# Information
□ □ □ □ □ □ □

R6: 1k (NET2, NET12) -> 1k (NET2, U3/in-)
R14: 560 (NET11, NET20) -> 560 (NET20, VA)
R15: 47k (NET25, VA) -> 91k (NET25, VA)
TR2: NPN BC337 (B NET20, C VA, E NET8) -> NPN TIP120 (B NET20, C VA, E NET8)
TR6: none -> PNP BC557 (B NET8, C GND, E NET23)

□ □ □ □ □ □ □

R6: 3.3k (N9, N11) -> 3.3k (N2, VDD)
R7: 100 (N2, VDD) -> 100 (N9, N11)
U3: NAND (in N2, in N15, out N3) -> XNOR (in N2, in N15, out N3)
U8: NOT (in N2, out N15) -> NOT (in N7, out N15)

□ □ □ □ □ □ □

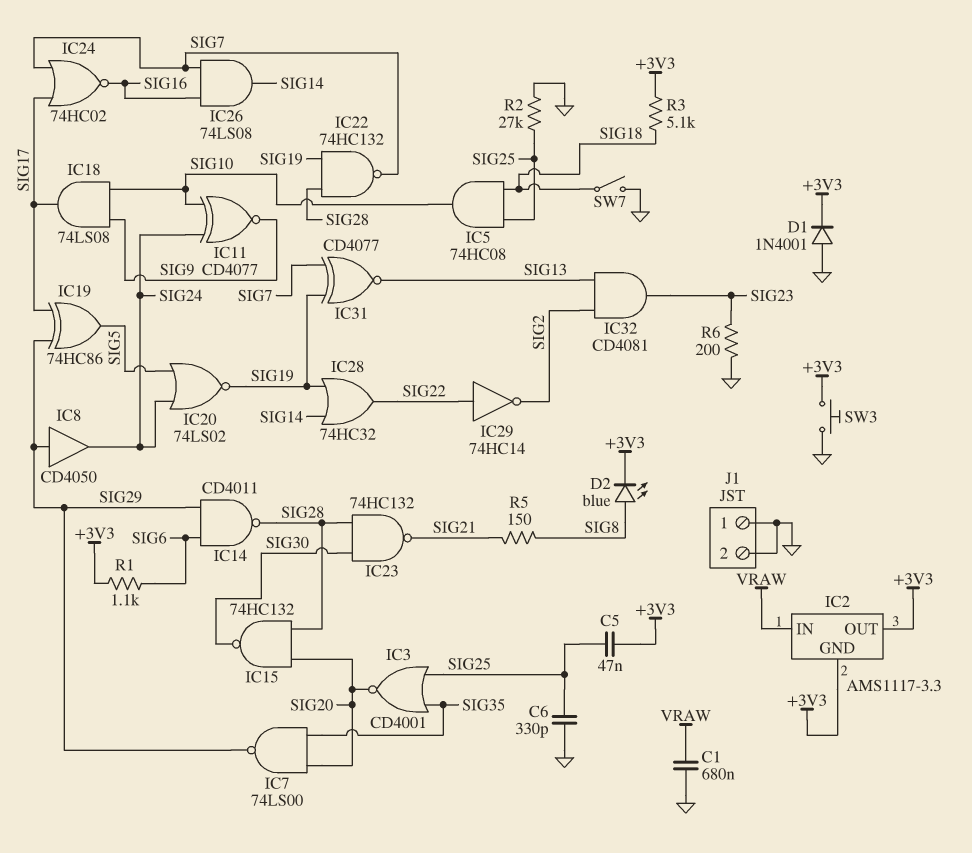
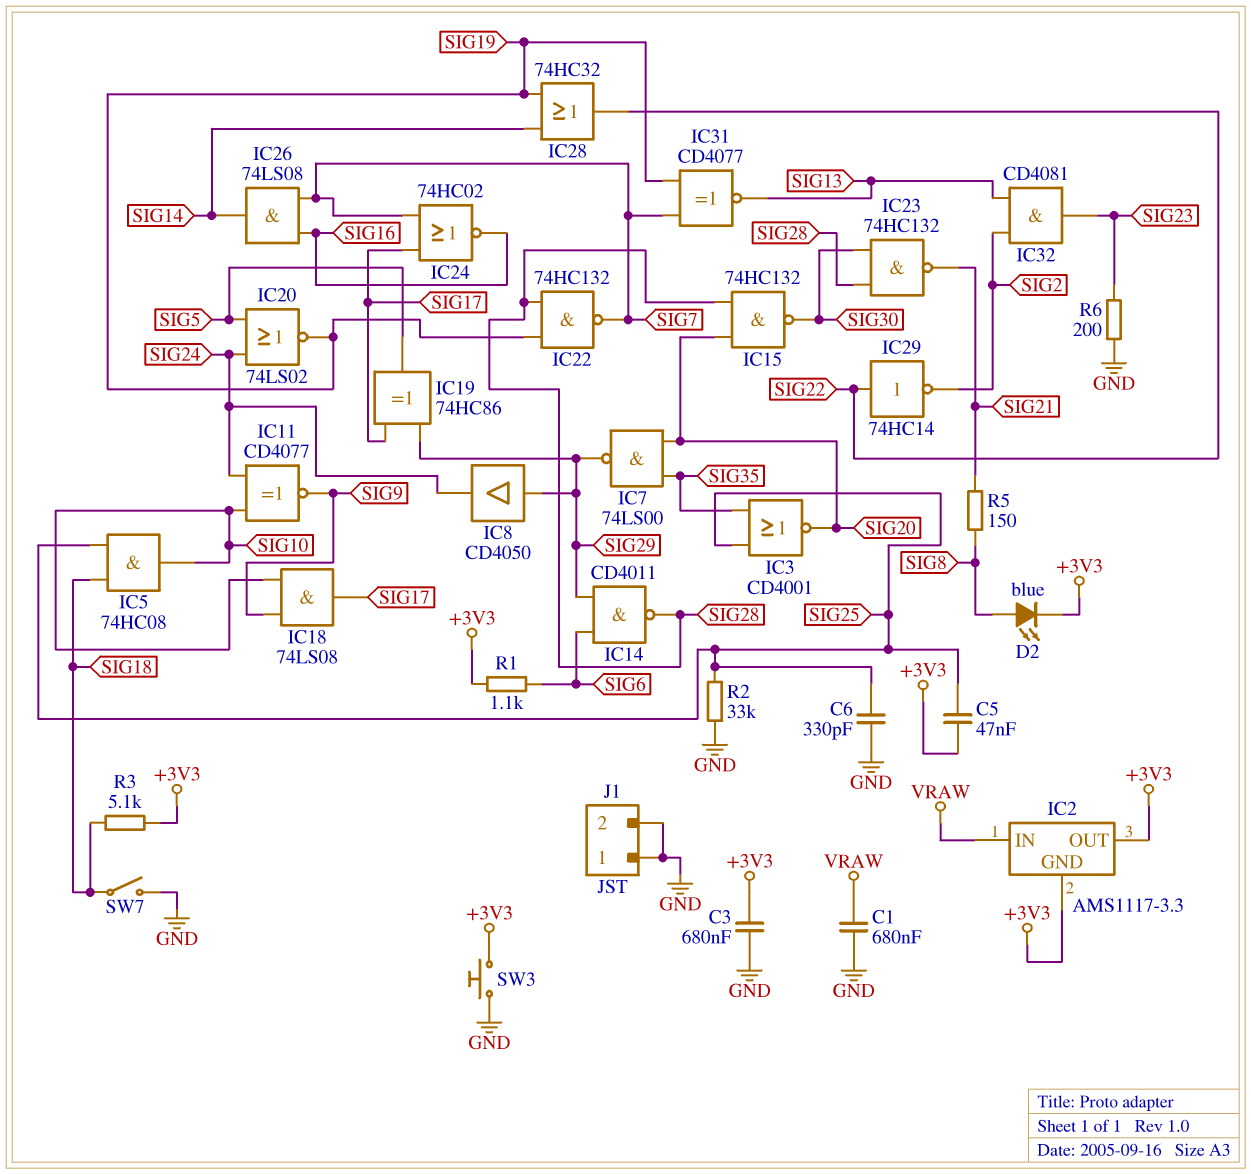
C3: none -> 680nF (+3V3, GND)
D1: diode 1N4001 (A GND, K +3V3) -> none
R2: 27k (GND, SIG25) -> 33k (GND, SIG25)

□ □ □ □ □ □ □

# Required action
Repeat exactly the lines of the listing above, from the one with "R7: 100 (N2, VDD) -> 100 (N9, N11)" down to the one with "U8: NOT (in"; both of those lines belong in the range.

# Reply to the task
R7: 100 (N2, VDD) -> 100 (N9, N11)
U3: NAND (in N2, in N15, out N3) -> XNOR (in N2, in N15, out N3)
U8: NOT (in N2, out N15) -> NOT (in N7, out N15)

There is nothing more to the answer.